▶ **Assignment**: Repeat, word for word, each of the records shown below, without their pictures.

━━━ Data in this exercise ━━━

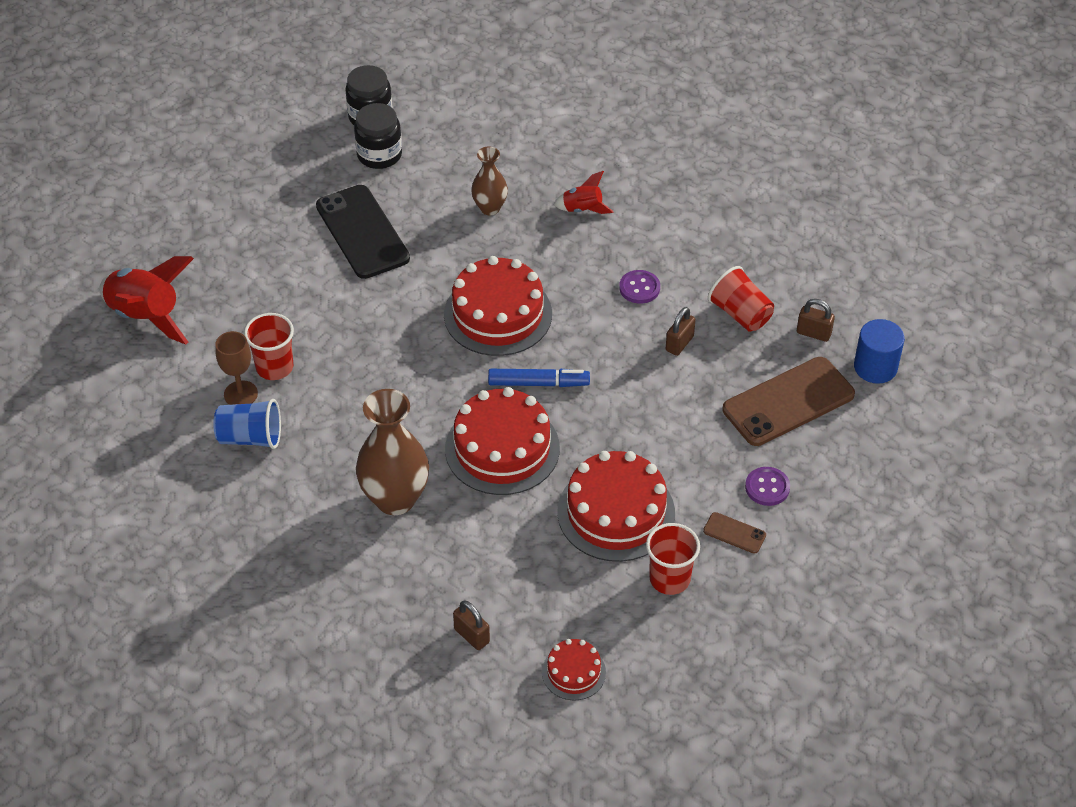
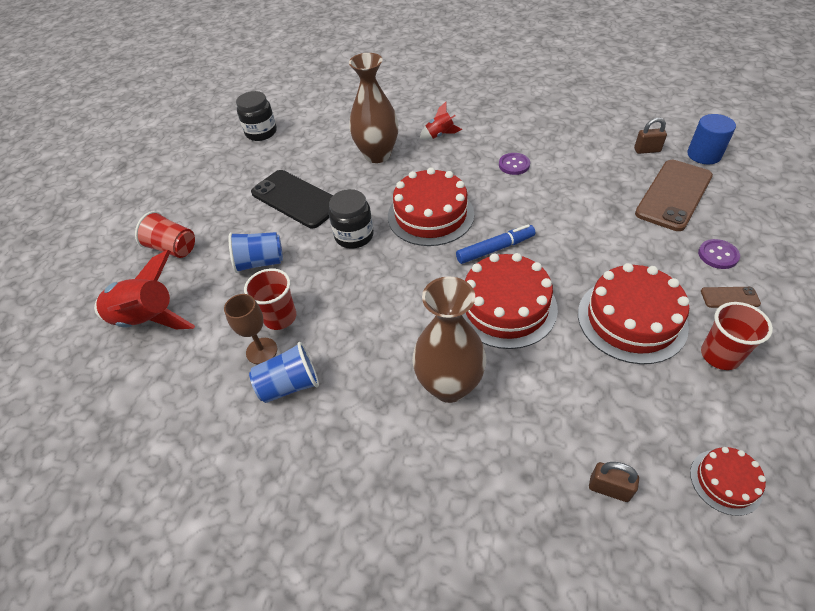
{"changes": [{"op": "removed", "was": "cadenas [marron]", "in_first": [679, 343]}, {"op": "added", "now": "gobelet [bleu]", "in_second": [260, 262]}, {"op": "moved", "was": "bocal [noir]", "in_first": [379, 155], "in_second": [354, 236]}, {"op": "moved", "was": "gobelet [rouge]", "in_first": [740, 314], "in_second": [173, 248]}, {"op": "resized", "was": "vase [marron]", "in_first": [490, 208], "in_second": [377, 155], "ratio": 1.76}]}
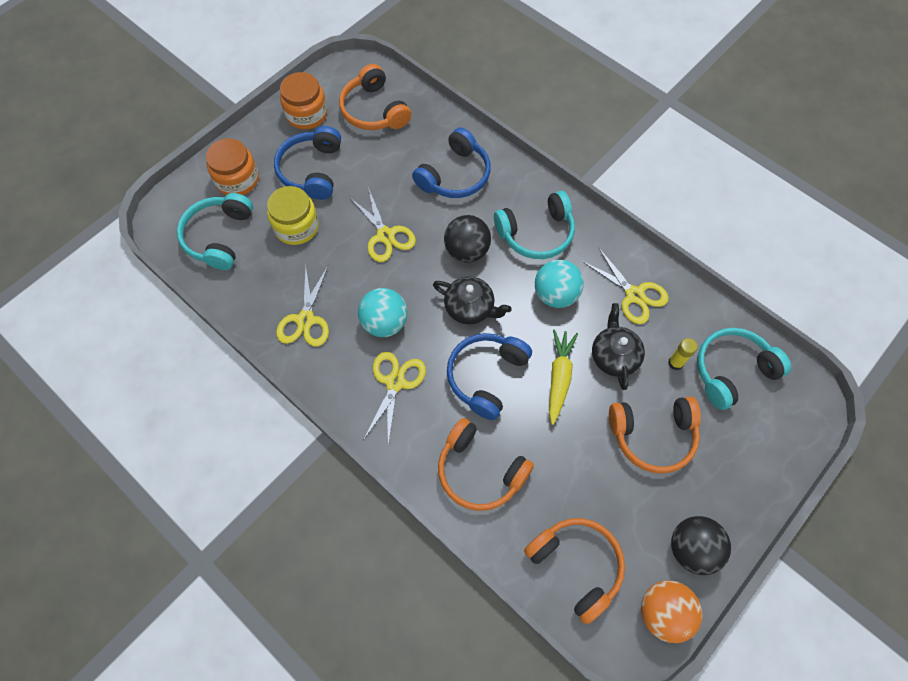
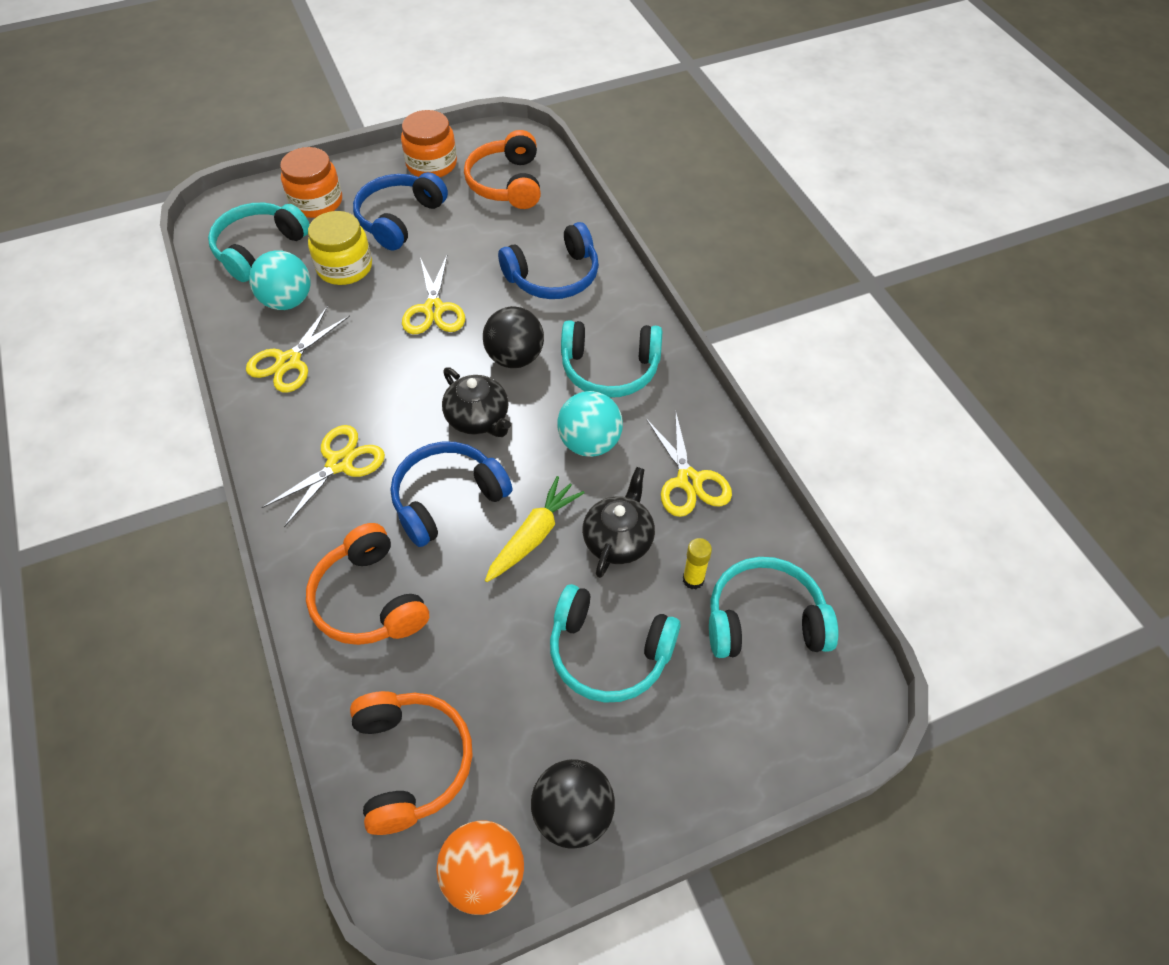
{"changes": [{"op": "moved", "was": "balle [turquoise]", "in_first": [384, 323], "in_second": [287, 301]}, {"op": "recoloured", "was": "casque audio [orange]", "now": "casque audio [turquoise]", "in_first": [652, 435], "in_second": [609, 652]}]}
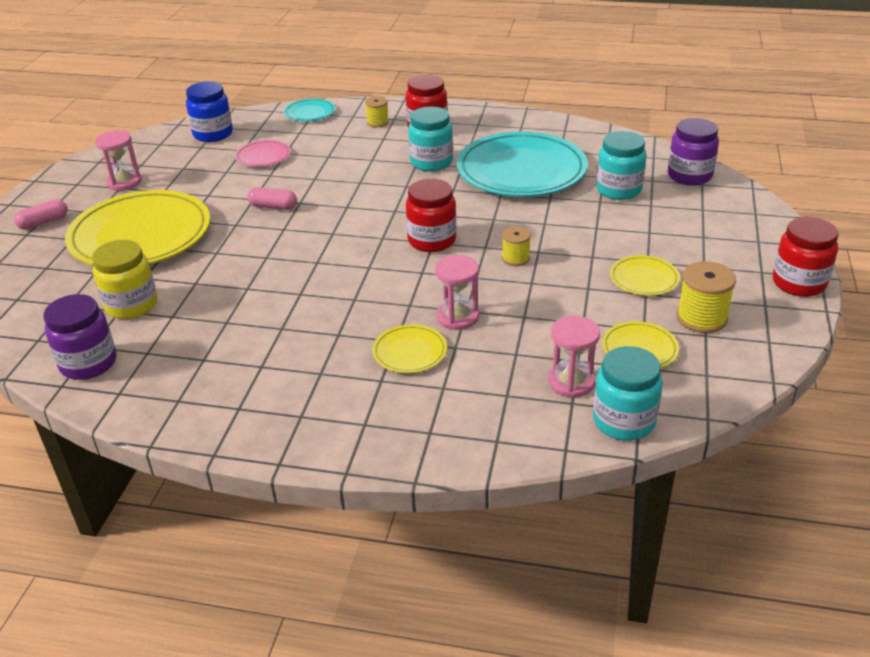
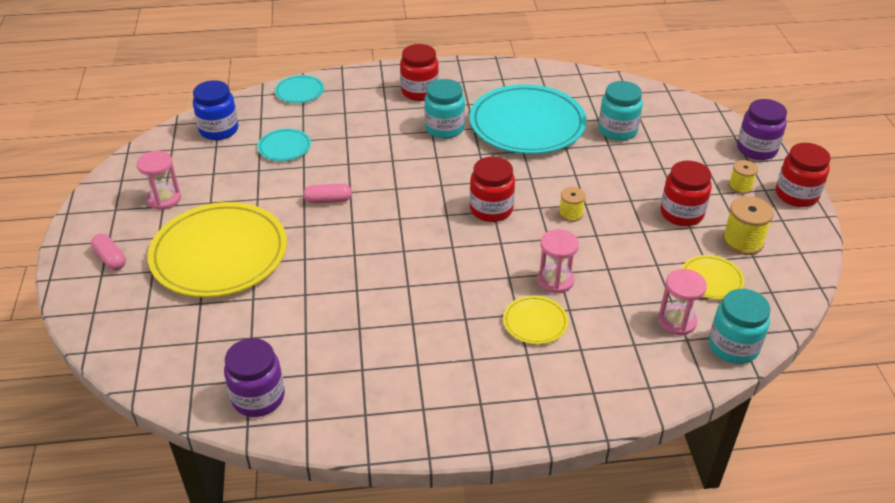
{"changes": [{"op": "removed", "was": "bocal [jaune]", "in_first": [131, 305]}, {"op": "moved", "was": "bobine [jaune]", "in_first": [377, 122], "in_second": [740, 186]}, {"op": "moved", "was": "bocal [violet]", "in_first": [689, 176], "in_second": [756, 149]}, {"op": "replaced", "was": "assiette [jaune]", "now": "bocal [rouge]", "in_first": [644, 279], "in_second": [681, 213]}, {"op": "recoloured", "was": "assiette [rose]", "now": "assiette [turquoise]", "in_first": [263, 156], "in_second": [284, 147]}, {"op": "turned", "was": "gélule [rose]", "in_first": [44, 222], "in_second": [110, 258], "clockwise": -75}]}
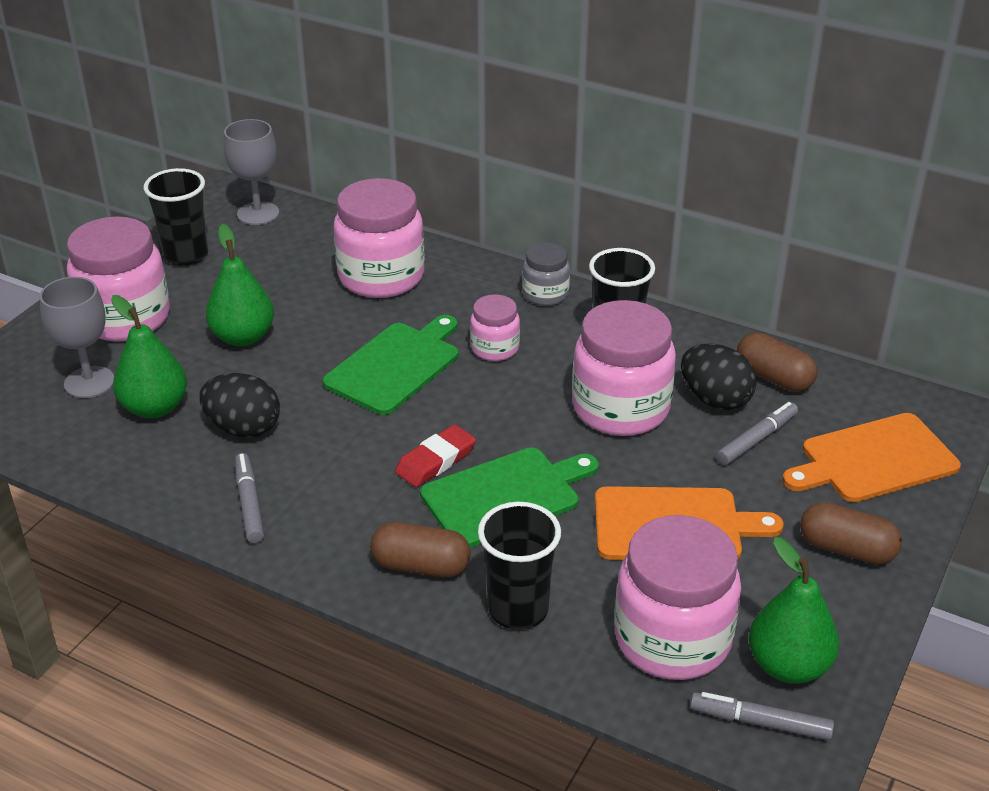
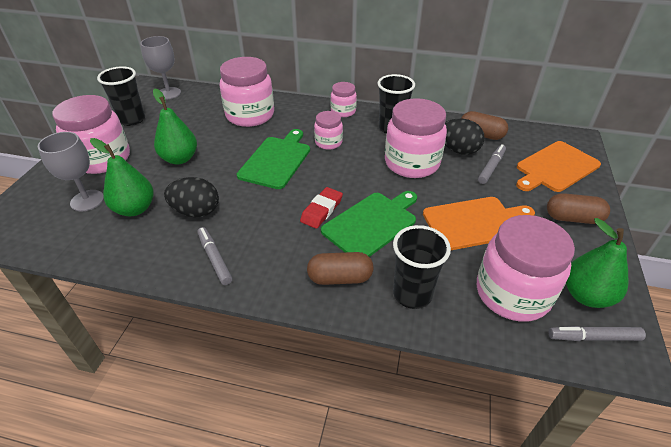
{"changes": [{"op": "recoloured", "was": "bocal [gris]", "now": "bocal [rose]", "in_first": [545, 294], "in_second": [343, 111]}]}
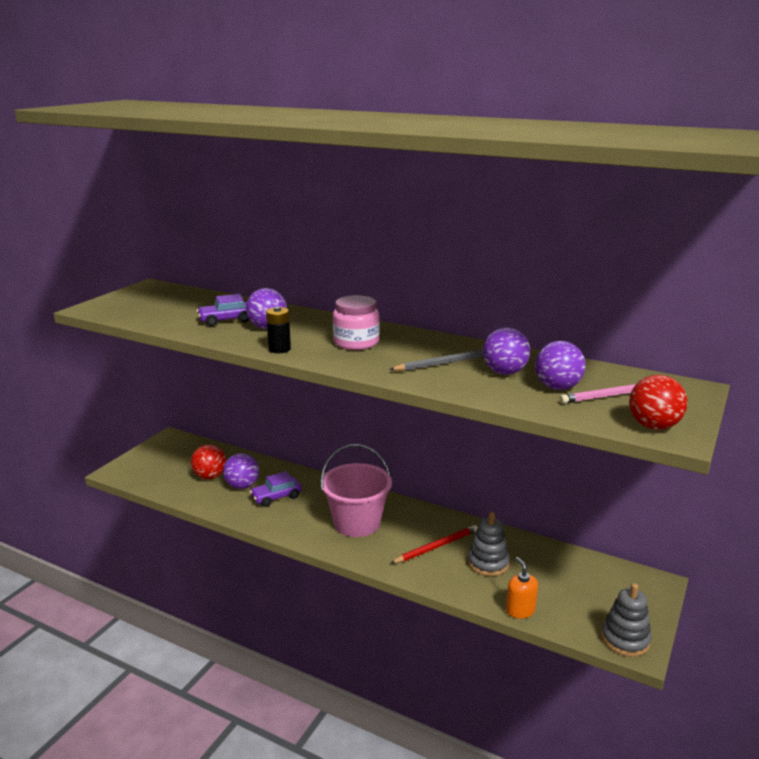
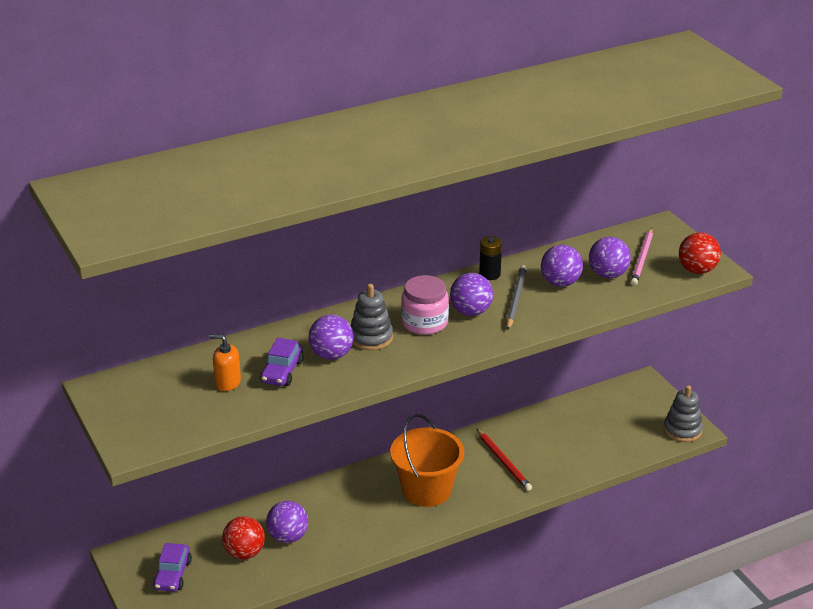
{"changes": [{"op": "added", "now": "balle [violet]", "in_second": [470, 312]}, {"op": "moved", "was": "voiture [violet]", "in_first": [276, 497], "in_second": [172, 575]}, {"op": "moved", "was": "pile [noir]", "in_first": [279, 349], "in_second": [489, 274]}, {"op": "moved", "was": "jouet à empiler [gris]", "in_first": [488, 563], "in_second": [371, 337]}, {"op": "moved", "was": "distributeur de savon [orange]", "in_first": [520, 610], "in_second": [227, 382]}, {"op": "recoloured", "was": "seau [rose]", "now": "seau [orange]", "in_first": [357, 523], "in_second": [426, 490]}, {"op": "turned", "was": "crayon [rouge]", "in_first": [436, 546], "in_second": [503, 462], "clockwise": 150}]}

━━━

▶ **Response to the task**:
{"changes": [{"op": "removed", "was": "cadenas [marron]", "in_first": [679, 343]}, {"op": "added", "now": "gobelet [bleu]", "in_second": [260, 262]}, {"op": "moved", "was": "bocal [noir]", "in_first": [379, 155], "in_second": [354, 236]}, {"op": "moved", "was": "gobelet [rouge]", "in_first": [740, 314], "in_second": [173, 248]}, {"op": "resized", "was": "vase [marron]", "in_first": [490, 208], "in_second": [377, 155], "ratio": 1.76}]}
{"changes": [{"op": "moved", "was": "balle [turquoise]", "in_first": [384, 323], "in_second": [287, 301]}, {"op": "recoloured", "was": "casque audio [orange]", "now": "casque audio [turquoise]", "in_first": [652, 435], "in_second": [609, 652]}]}
{"changes": [{"op": "removed", "was": "bocal [jaune]", "in_first": [131, 305]}, {"op": "moved", "was": "bobine [jaune]", "in_first": [377, 122], "in_second": [740, 186]}, {"op": "moved", "was": "bocal [violet]", "in_first": [689, 176], "in_second": [756, 149]}, {"op": "replaced", "was": "assiette [jaune]", "now": "bocal [rouge]", "in_first": [644, 279], "in_second": [681, 213]}, {"op": "recoloured", "was": "assiette [rose]", "now": "assiette [turquoise]", "in_first": [263, 156], "in_second": [284, 147]}, {"op": "turned", "was": "gélule [rose]", "in_first": [44, 222], "in_second": [110, 258], "clockwise": -75}]}
{"changes": [{"op": "recoloured", "was": "bocal [gris]", "now": "bocal [rose]", "in_first": [545, 294], "in_second": [343, 111]}]}
{"changes": [{"op": "added", "now": "balle [violet]", "in_second": [470, 312]}, {"op": "moved", "was": "voiture [violet]", "in_first": [276, 497], "in_second": [172, 575]}, {"op": "moved", "was": "pile [noir]", "in_first": [279, 349], "in_second": [489, 274]}, {"op": "moved", "was": "jouet à empiler [gris]", "in_first": [488, 563], "in_second": [371, 337]}, {"op": "moved", "was": "distributeur de savon [orange]", "in_first": [520, 610], "in_second": [227, 382]}, {"op": "recoloured", "was": "seau [rose]", "now": "seau [orange]", "in_first": [357, 523], "in_second": [426, 490]}, {"op": "turned", "was": "crayon [rouge]", "in_first": [436, 546], "in_second": [503, 462], "clockwise": 150}]}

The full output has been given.